Records about locating elements on screens
-*-

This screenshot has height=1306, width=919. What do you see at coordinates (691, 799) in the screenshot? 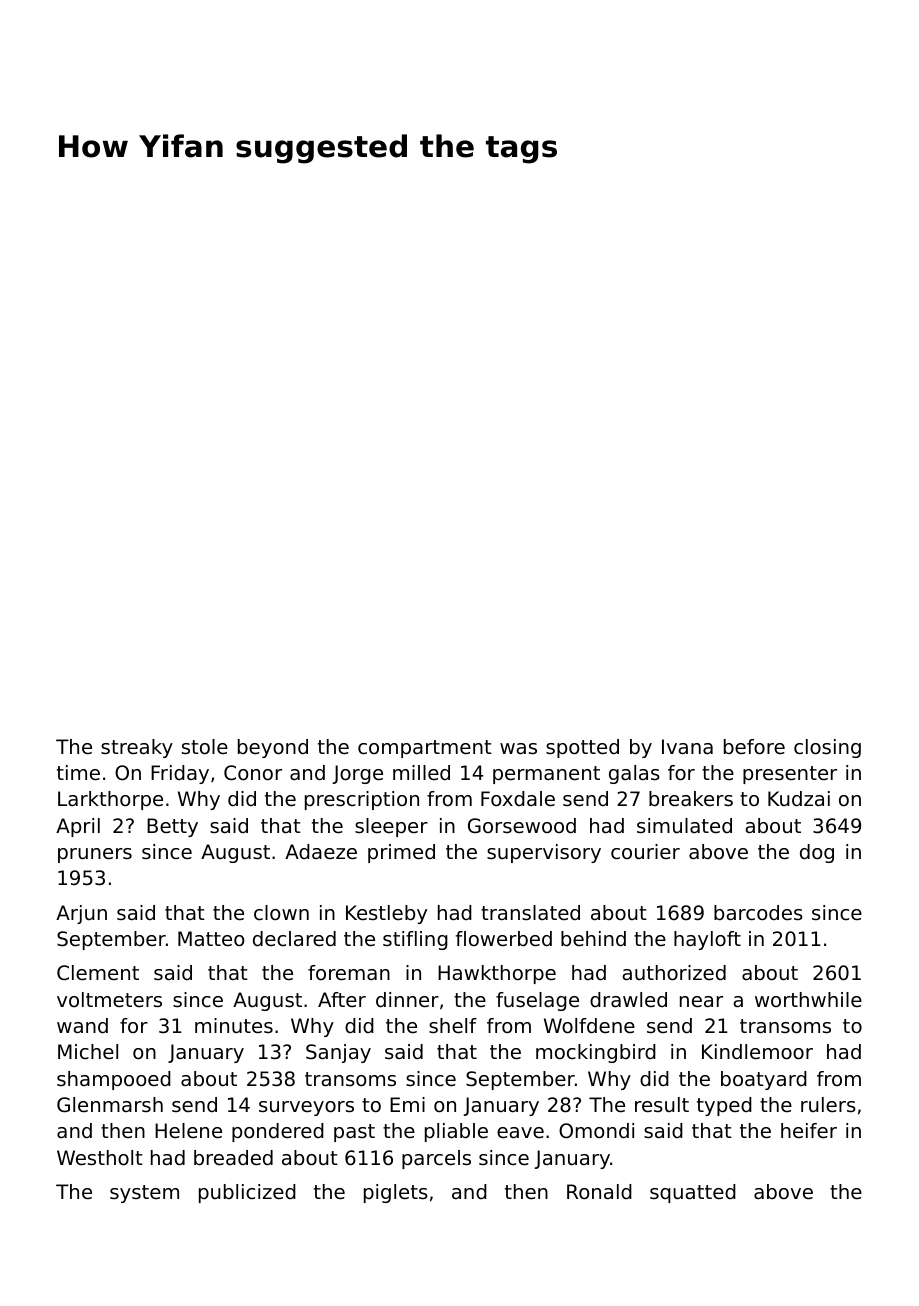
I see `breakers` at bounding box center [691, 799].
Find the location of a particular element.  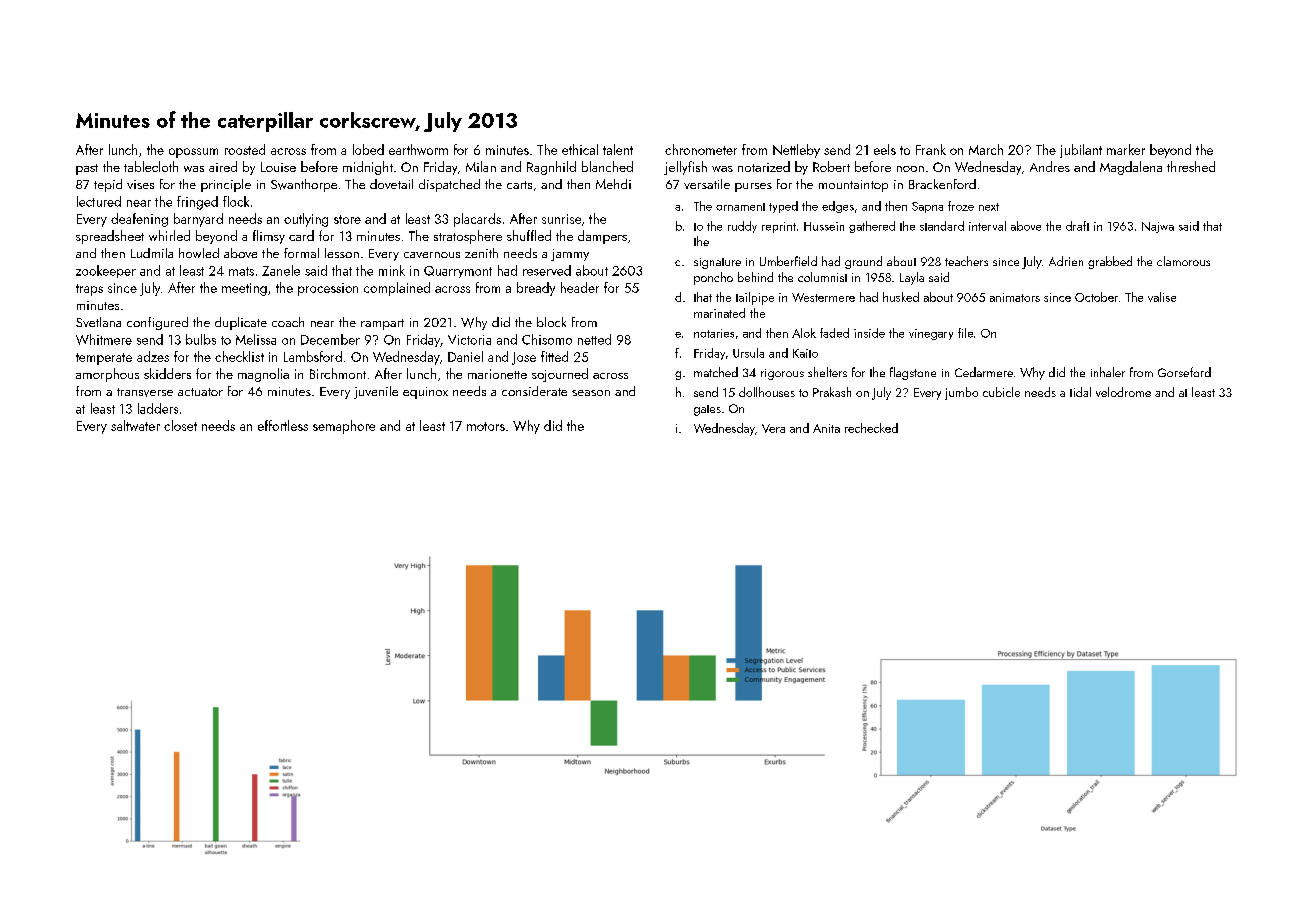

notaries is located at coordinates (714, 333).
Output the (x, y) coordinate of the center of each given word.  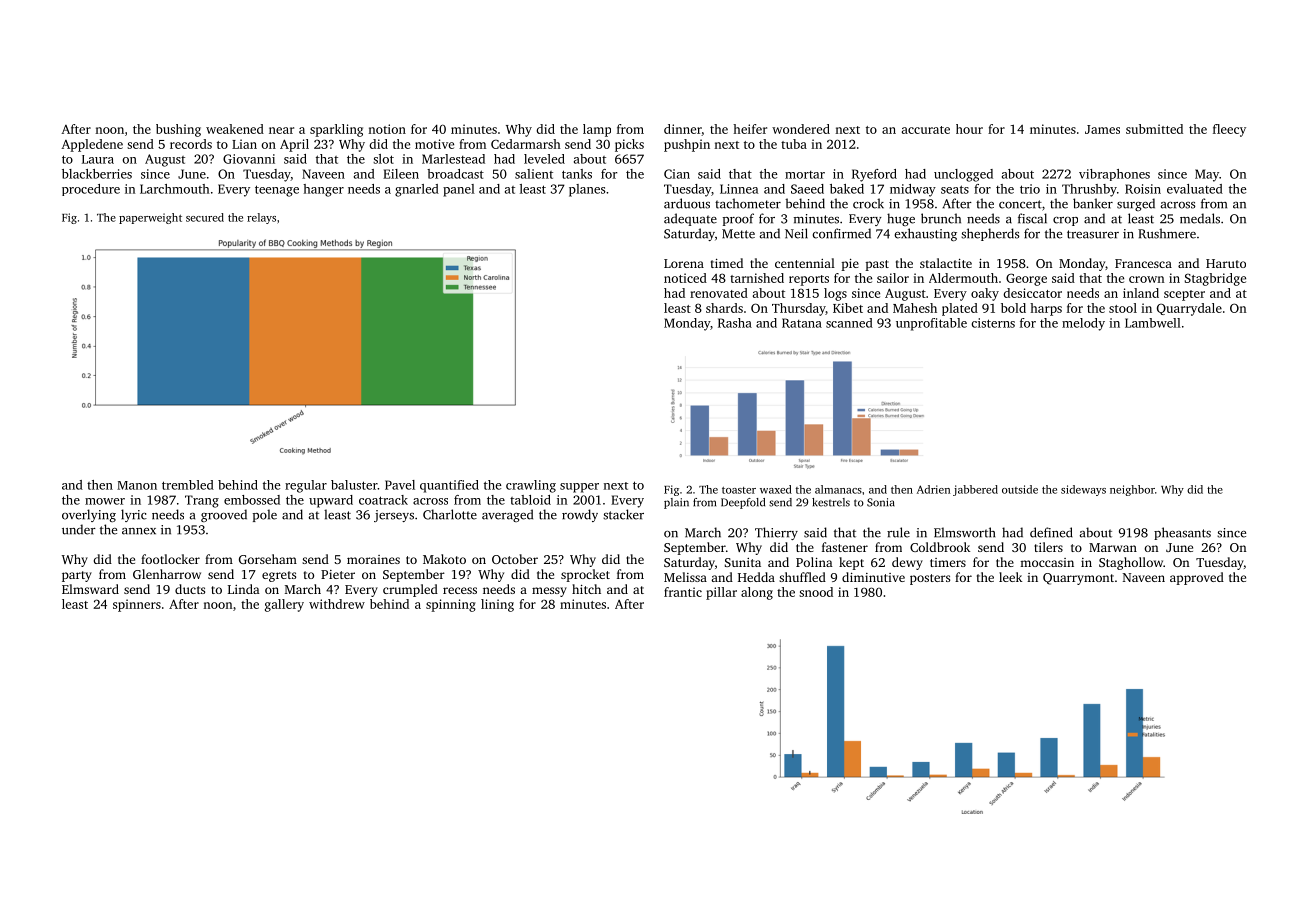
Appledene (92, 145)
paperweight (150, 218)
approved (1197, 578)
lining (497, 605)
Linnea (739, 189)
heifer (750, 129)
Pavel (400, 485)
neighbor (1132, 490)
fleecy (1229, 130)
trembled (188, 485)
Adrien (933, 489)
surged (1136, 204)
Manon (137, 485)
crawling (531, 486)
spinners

-*-

▶ _The task_
Rewrite all of the records above, changing every "screenshot" to "image" and leaving everything else as it is. Omit the pictures from your answer.

▶ _Final result_
This image has height=1306, width=919. What do you see at coordinates (691, 799) in the image? 
I see `breakers` at bounding box center [691, 799].
Find the location of a particular element.  

notaries is located at coordinates (714, 333).
Output the (x, y) coordinate of the center of each given word.  
Appledene (92, 145)
paperweight (150, 218)
approved (1197, 578)
lining (497, 605)
Linnea (739, 189)
heifer (750, 129)
Pavel (400, 485)
neighbor (1132, 490)
fleecy (1229, 130)
trembled (188, 485)
Adrien (933, 489)
surged (1136, 204)
Manon (137, 485)
crawling (531, 486)
spinners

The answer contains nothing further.